Brief:
Figure out how many lines in the records below hold the string "turquoise". That number alone is the answer.

Coordinate-based object records
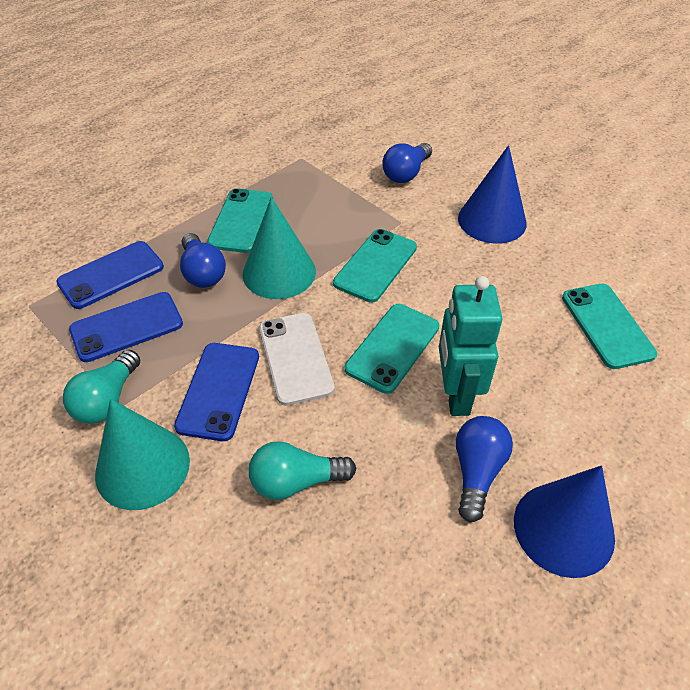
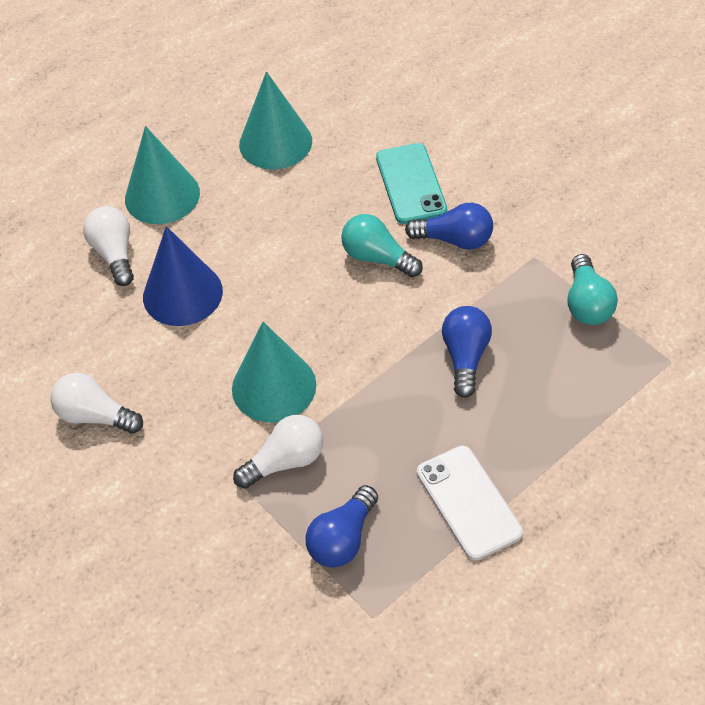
blue cone: 2 -> 1
blue phone: 3 -> 0
turquoise cone: 2 -> 3
turquoise phone: 4 -> 1
turquoise robot: 1 -> 0
white light bulb: 0 -> 3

Exercise solution:
3